## DATASET

···

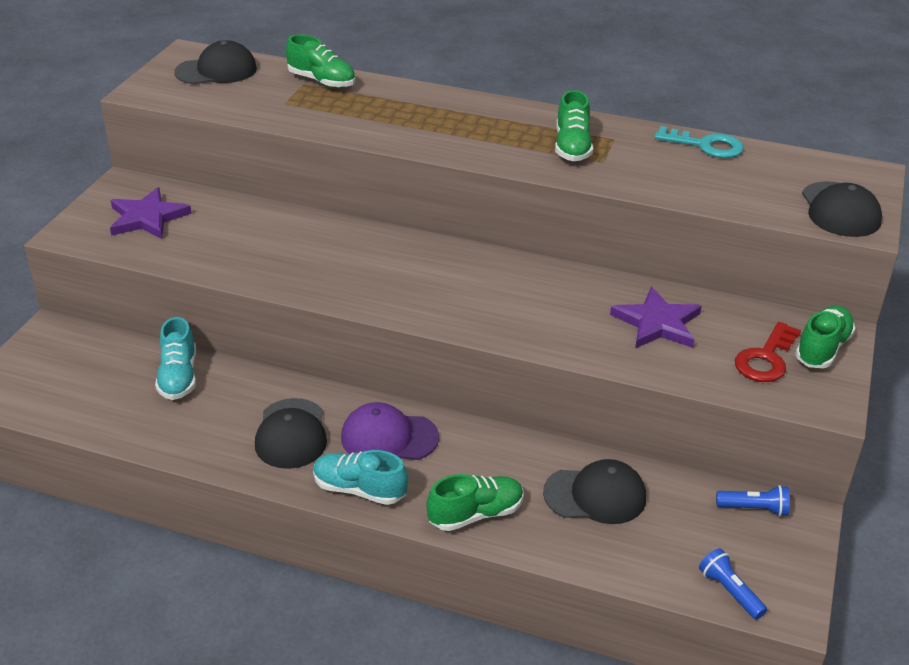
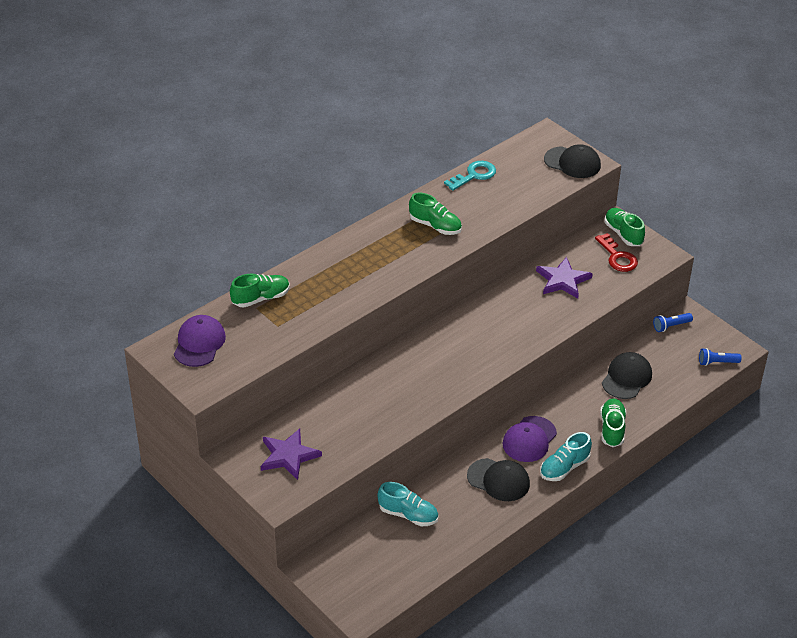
camera: 60 degrees left, 5 degrees up
(216, 70) = (199, 343): black cap -> purple cap
(754, 508) = (671, 326): blue flashlight -> blue flashlight turned 150 degrees counterclockwise

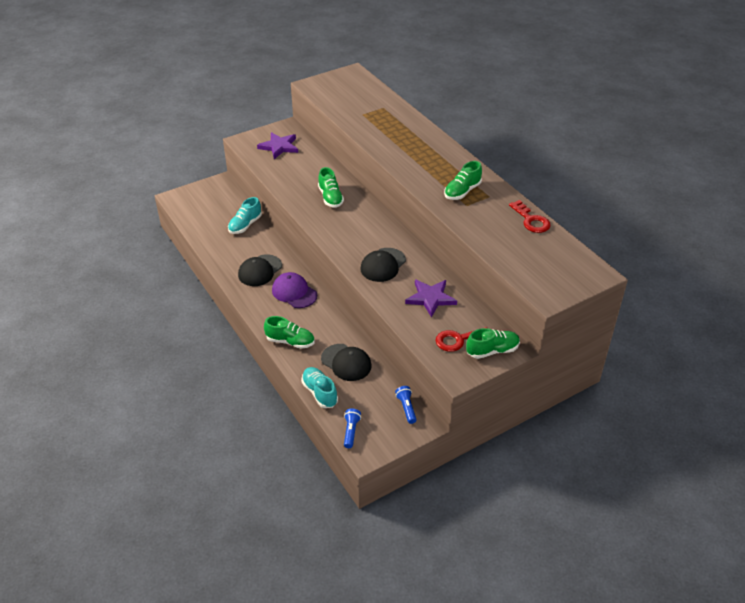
camera: 100 degrees right, 0 degrees up
(199, 343) = (354, 86): purple cap -> none
(261, 298) = (392, 109): green shoe -> green shoe (330, 198)
(474, 175) = (531, 220): turquoise key -> red key
(564, 467) = (259, 306): turquoise shoe -> turquoise shoe (319, 393)
(572, 162) = (550, 284): black cap -> black cap (383, 265)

···

## EXERCISE PROMPT
Your task is to reproduce, exactly and exclusively, the lines from the one holding "(261, 298) = (392, 109): green" through the final line of the listing.

## ANSWER SECTION
(261, 298) = (392, 109): green shoe -> green shoe (330, 198)
(474, 175) = (531, 220): turquoise key -> red key
(564, 467) = (259, 306): turquoise shoe -> turquoise shoe (319, 393)
(572, 162) = (550, 284): black cap -> black cap (383, 265)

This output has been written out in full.